__WHAT THE TASK REQUIRES__: From the line containing "U1: TPS61040 -> MT3608" to the end of the records, print every line exactly, both ends included, and leave out the pictures.

Edit difference data
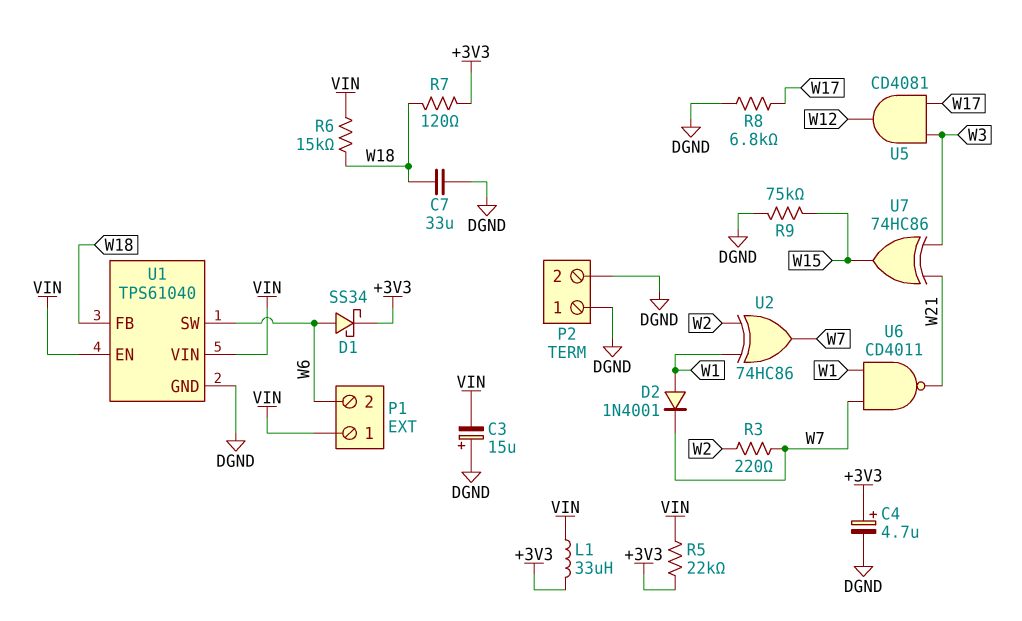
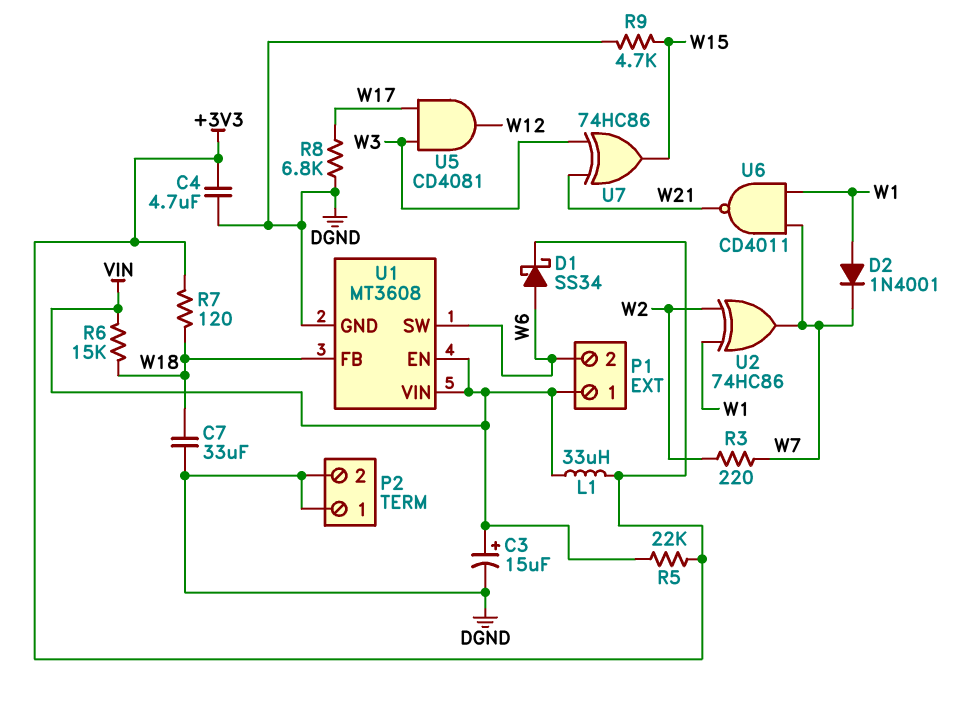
C3: 15uF (plus DGND, minus VIN) -> 15uF (plus VIN, minus DGND)
C4: 4.7uF (plus +3V3, minus DGND) -> 4.7uF (+3V3, DGND)
R9: 75k (DGND, W15) -> 4.7k (DGND, W15)
U1: TPS61040 -> MT3608

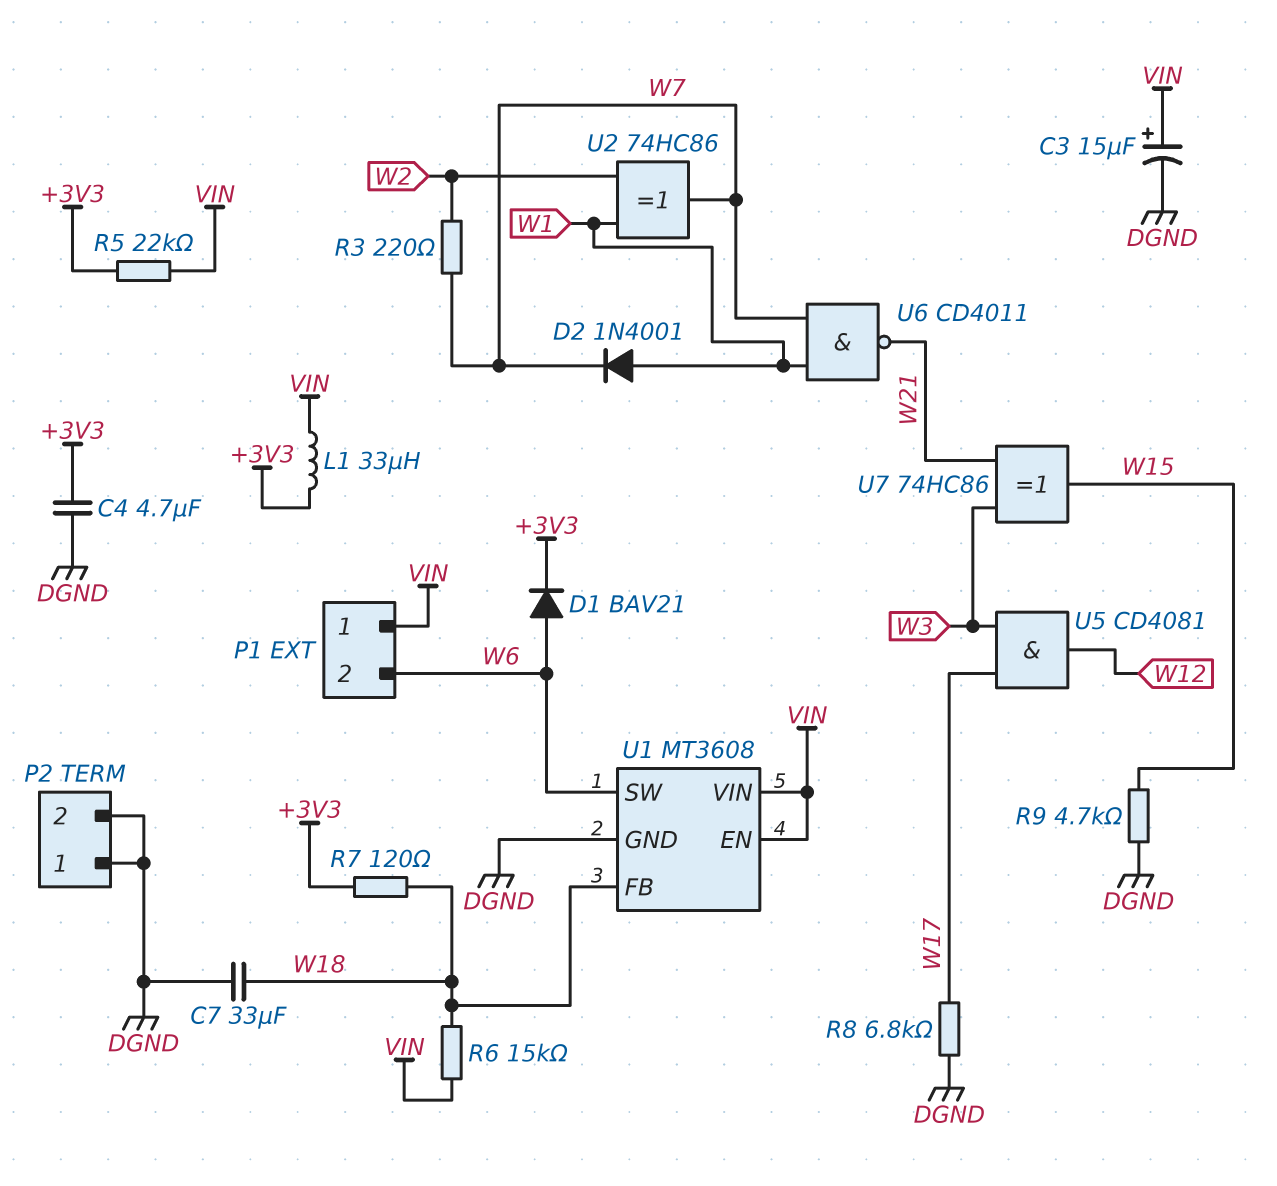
D1: schottky SS34 (A W6, K +3V3) -> diode BAV21 (A W6, K +3V3)

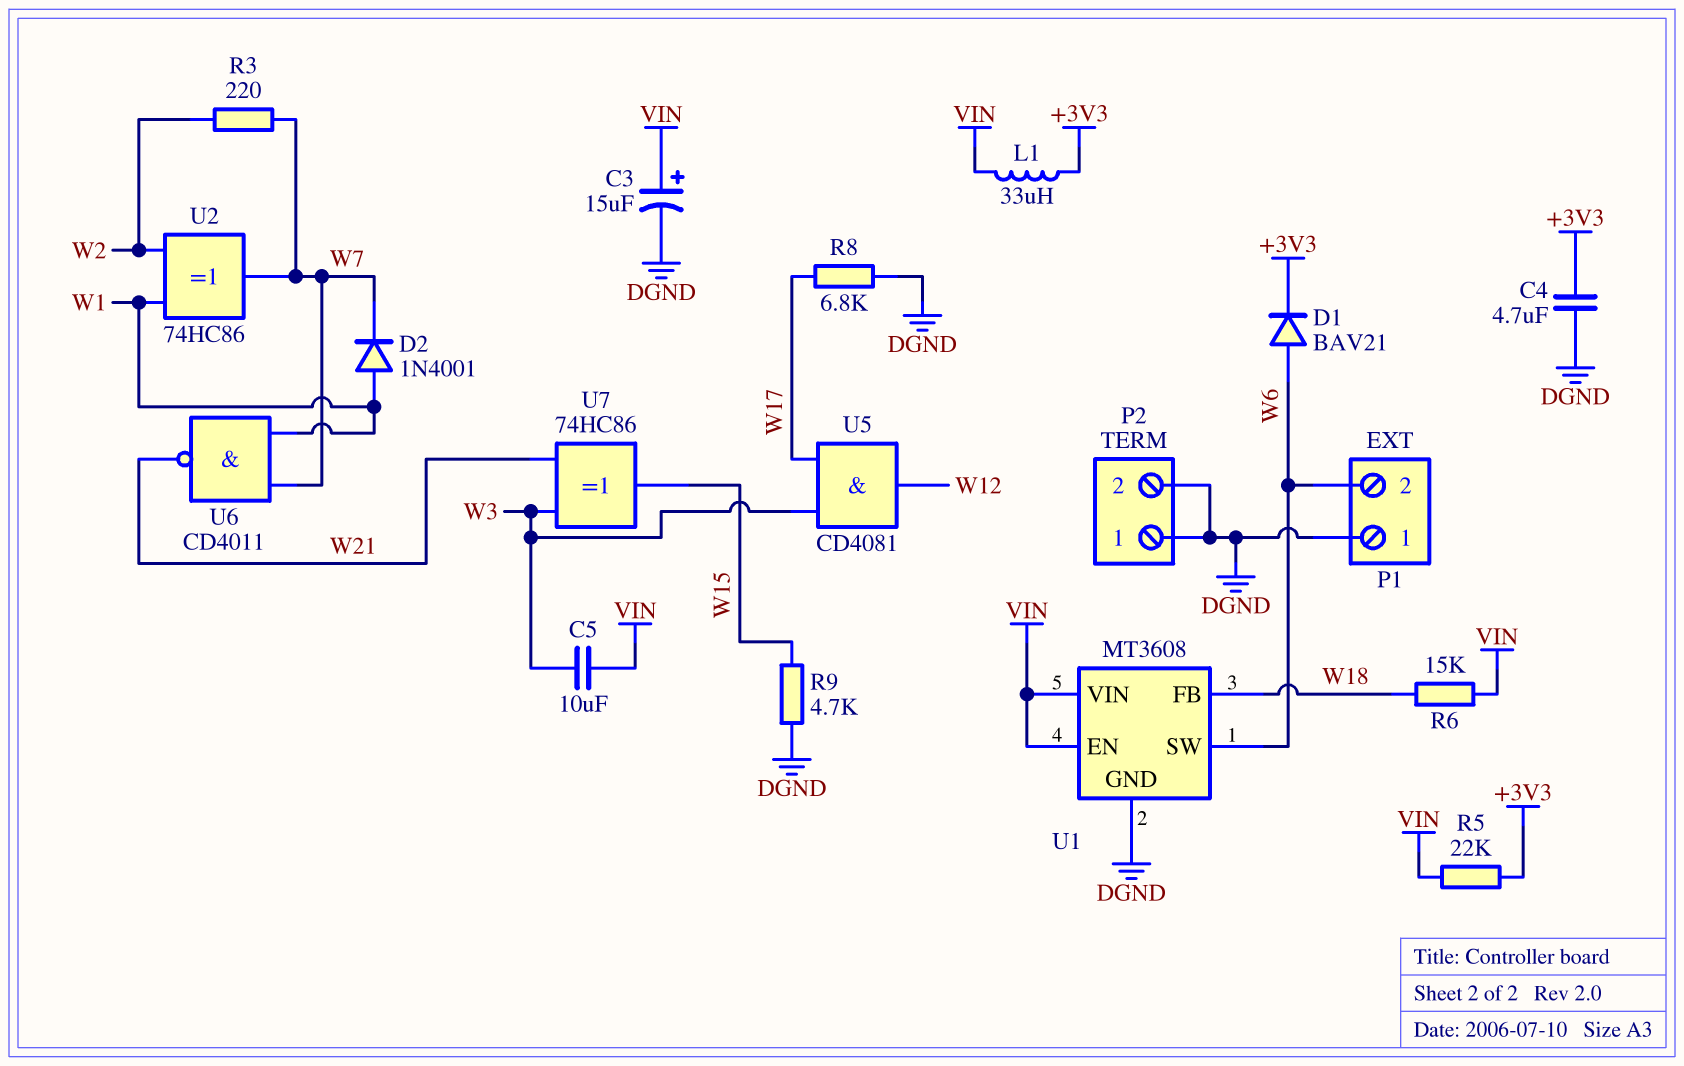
C5: none -> 10uF (VIN, W3)
C7: 33uF (DGND, W18) -> none
P1 pin 1: VIN -> DGND
R7: 120 (+3V3, W18) -> none

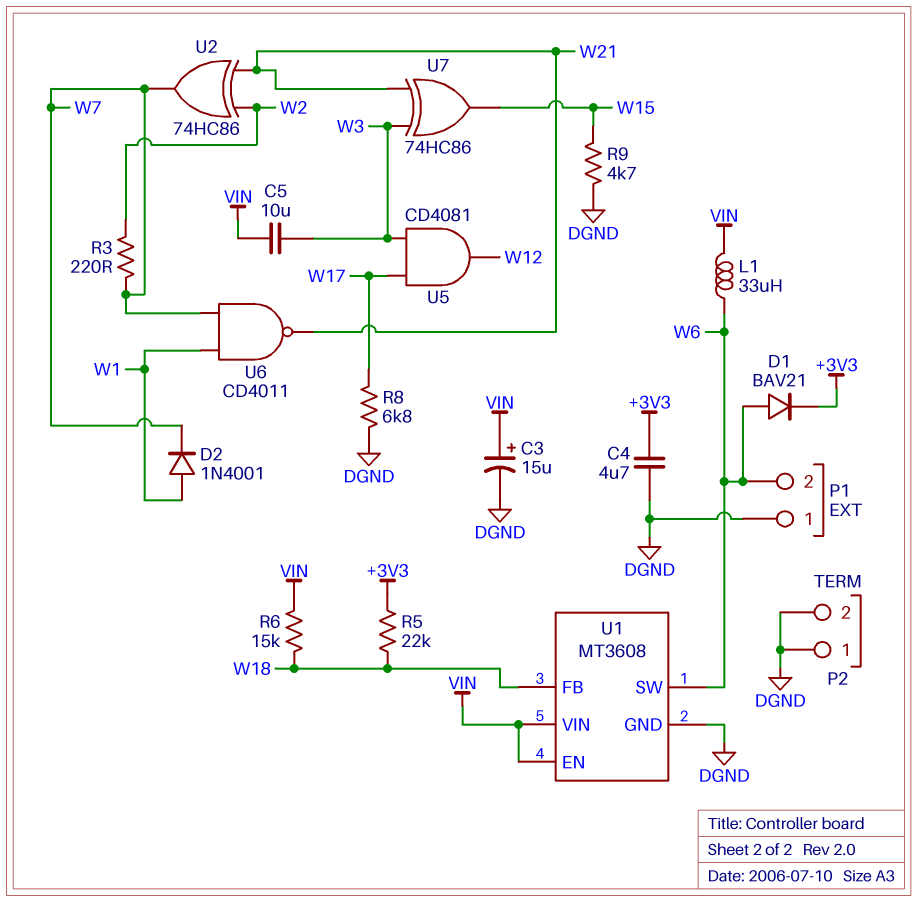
L1: 33uH (+3V3, VIN) -> 33uH (VIN, W6)
R5: 22k (+3V3, VIN) -> 22k (+3V3, W18)
U2: XOR 74HC86 (in W1, in W2, out W7) -> XOR 74HC86 (in W2, in W21, out W7)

__ANSWER SECTION__:
U1: TPS61040 -> MT3608

D1: schottky SS34 (A W6, K +3V3) -> diode BAV21 (A W6, K +3V3)

C5: none -> 10uF (VIN, W3)
C7: 33uF (DGND, W18) -> none
P1 pin 1: VIN -> DGND
R7: 120 (+3V3, W18) -> none

L1: 33uH (+3V3, VIN) -> 33uH (VIN, W6)
R5: 22k (+3V3, VIN) -> 22k (+3V3, W18)
U2: XOR 74HC86 (in W1, in W2, out W7) -> XOR 74HC86 (in W2, in W21, out W7)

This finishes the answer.